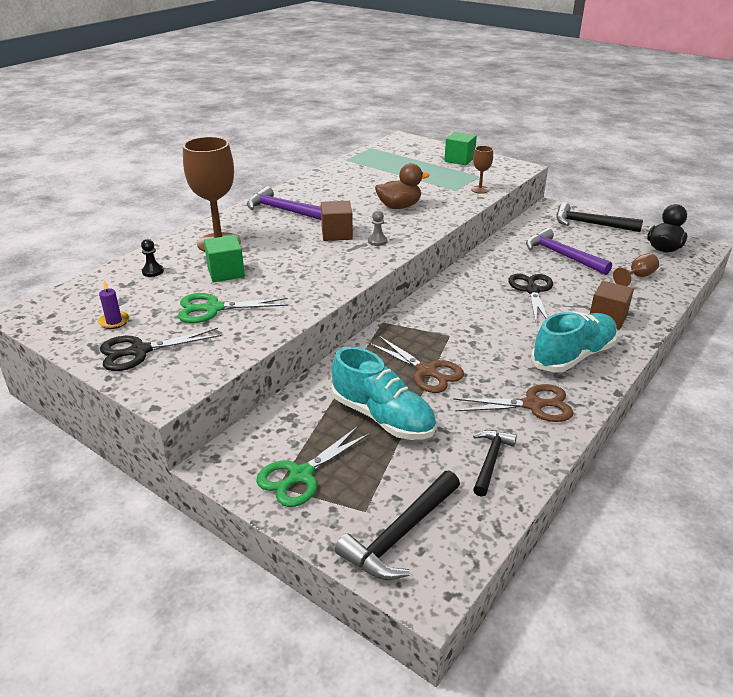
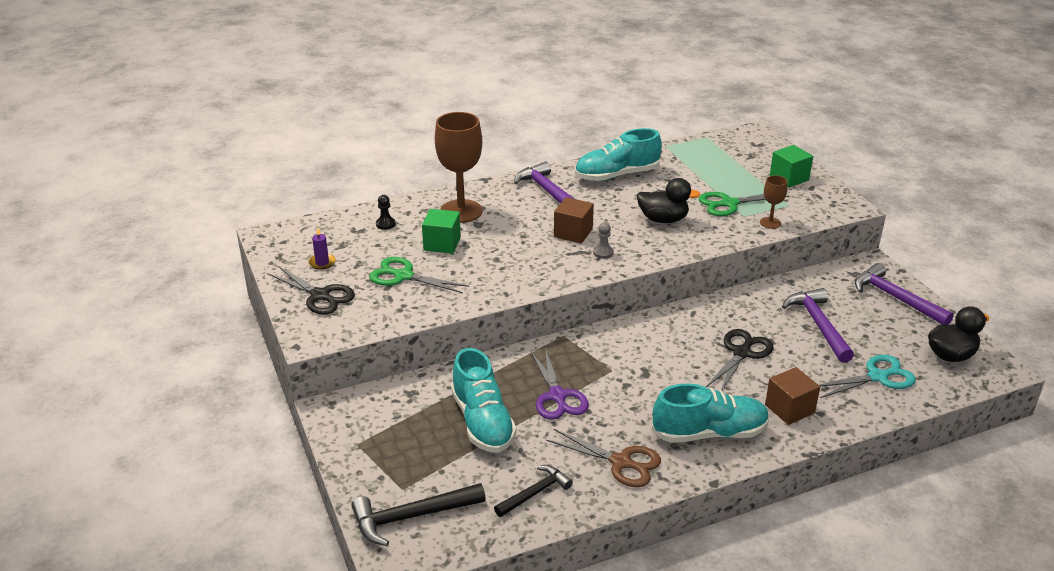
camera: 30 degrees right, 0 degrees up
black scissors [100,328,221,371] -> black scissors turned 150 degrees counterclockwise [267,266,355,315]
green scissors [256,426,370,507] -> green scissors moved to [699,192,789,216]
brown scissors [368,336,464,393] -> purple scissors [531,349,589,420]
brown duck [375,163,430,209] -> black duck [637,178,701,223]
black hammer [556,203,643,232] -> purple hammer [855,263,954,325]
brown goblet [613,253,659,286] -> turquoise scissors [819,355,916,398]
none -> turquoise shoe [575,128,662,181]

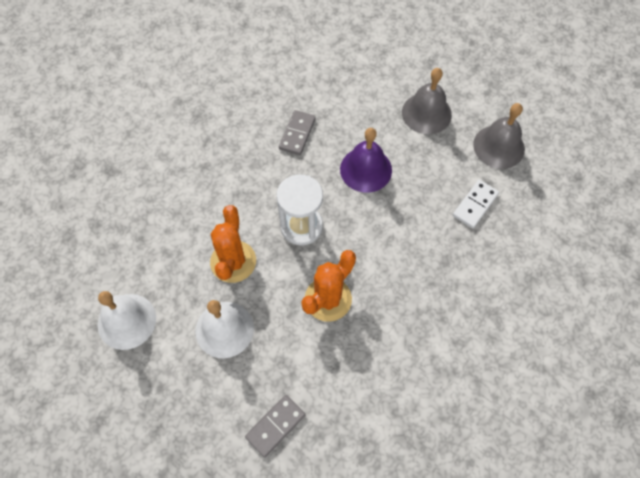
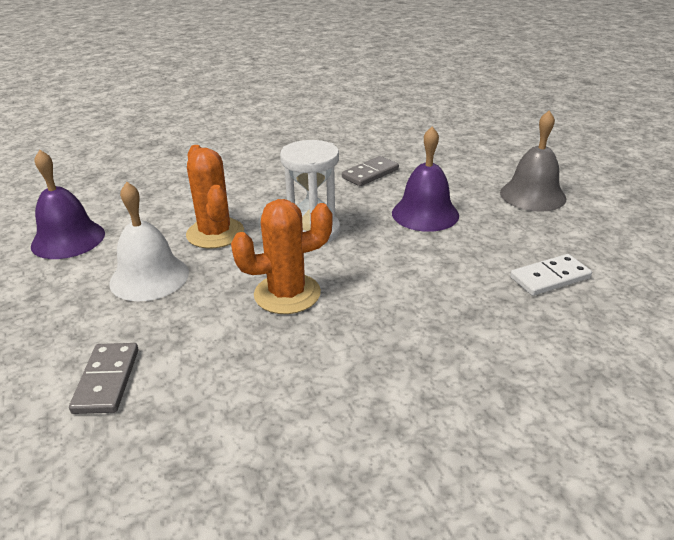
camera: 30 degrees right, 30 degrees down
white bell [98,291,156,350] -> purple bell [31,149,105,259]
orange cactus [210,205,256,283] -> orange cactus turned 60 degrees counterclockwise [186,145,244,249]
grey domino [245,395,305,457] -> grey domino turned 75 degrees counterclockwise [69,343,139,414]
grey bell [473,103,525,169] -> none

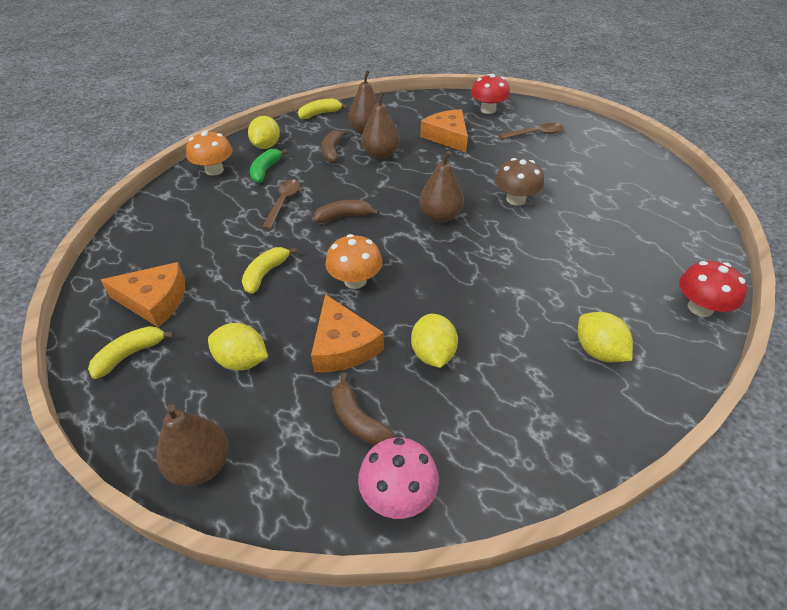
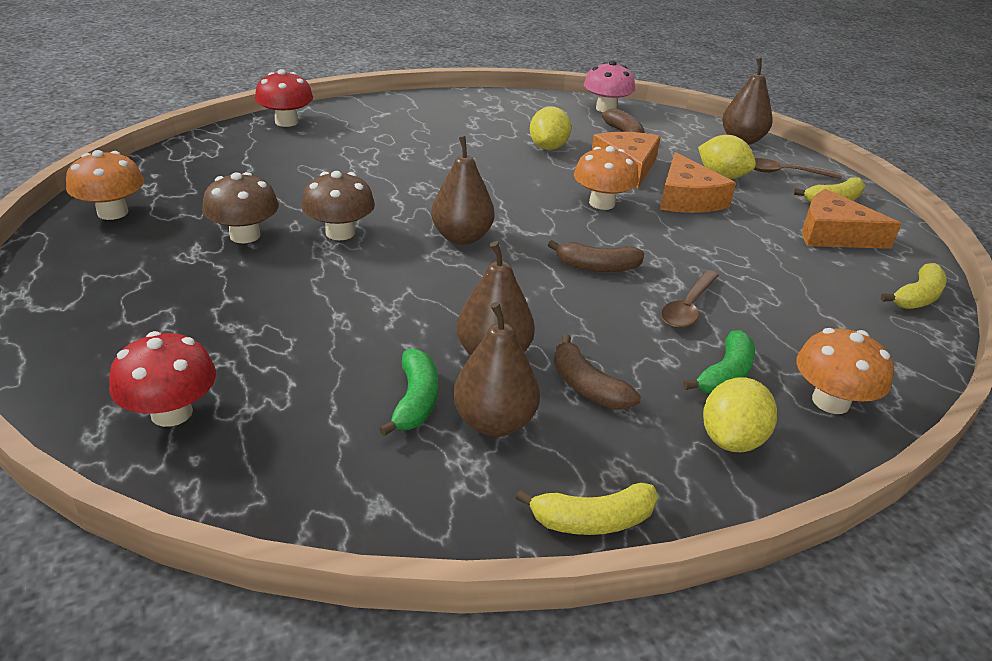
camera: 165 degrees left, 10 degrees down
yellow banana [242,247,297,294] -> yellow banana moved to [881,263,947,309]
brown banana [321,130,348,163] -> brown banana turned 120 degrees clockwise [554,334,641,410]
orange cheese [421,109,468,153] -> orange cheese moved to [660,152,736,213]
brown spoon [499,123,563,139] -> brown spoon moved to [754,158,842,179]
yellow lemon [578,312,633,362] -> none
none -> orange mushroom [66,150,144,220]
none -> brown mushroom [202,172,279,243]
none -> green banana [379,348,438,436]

...

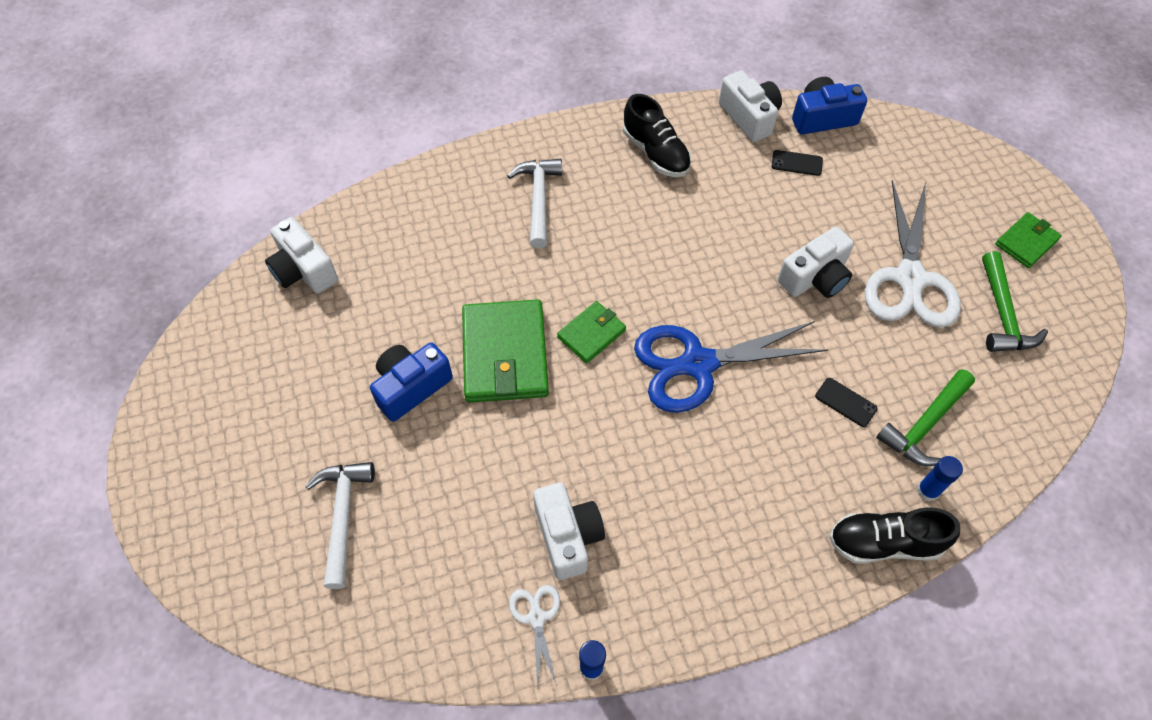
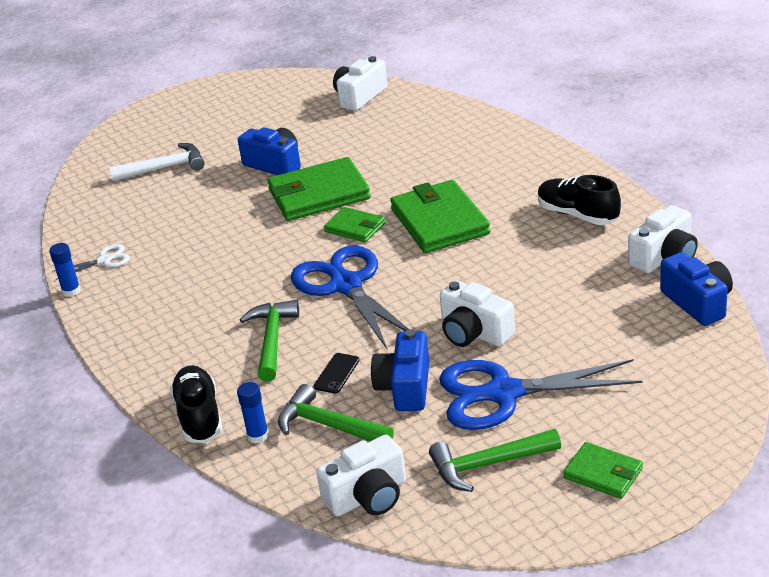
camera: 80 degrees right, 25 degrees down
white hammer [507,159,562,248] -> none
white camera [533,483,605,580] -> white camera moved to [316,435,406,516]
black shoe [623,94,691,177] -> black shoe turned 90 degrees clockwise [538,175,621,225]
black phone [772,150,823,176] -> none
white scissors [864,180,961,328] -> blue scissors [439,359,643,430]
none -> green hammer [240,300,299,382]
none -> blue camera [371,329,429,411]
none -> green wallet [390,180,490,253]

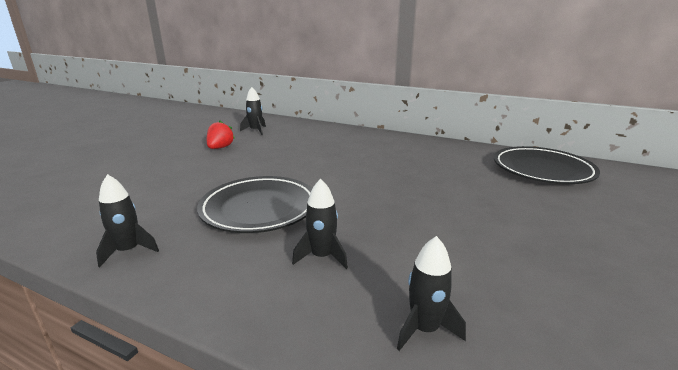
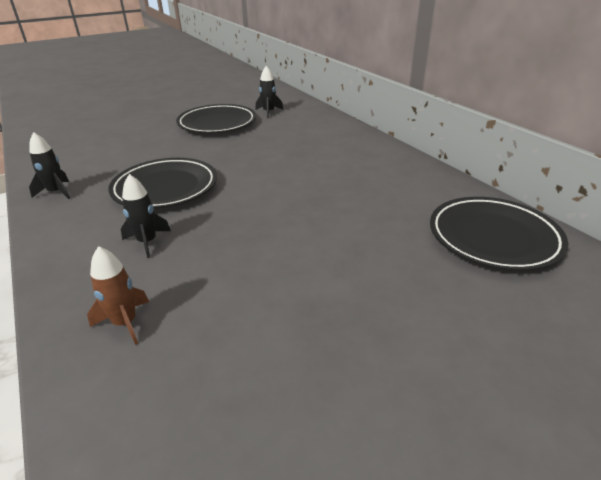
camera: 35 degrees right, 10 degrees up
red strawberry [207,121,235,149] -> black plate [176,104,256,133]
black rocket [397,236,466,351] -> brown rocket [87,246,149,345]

Task description - Find the line with "white hammer [507,159,562,248] -> none" in the entries above. Set down exactly every line from it up to and including the line with "black rocket [397,236,466,351]", images excluded.

Written response -
white hammer [507,159,562,248] -> none
white camera [533,483,605,580] -> white camera moved to [316,435,406,516]
black shoe [623,94,691,177] -> black shoe turned 90 degrees clockwise [538,175,621,225]
black phone [772,150,823,176] -> none
white scissors [864,180,961,328] -> blue scissors [439,359,643,430]
none -> green hammer [240,300,299,382]
none -> blue camera [371,329,429,411]
none -> green wallet [390,180,490,253]

camera: 35 degrees right, 10 degrees up
red strawberry [207,121,235,149] -> black plate [176,104,256,133]
black rocket [397,236,466,351] -> brown rocket [87,246,149,345]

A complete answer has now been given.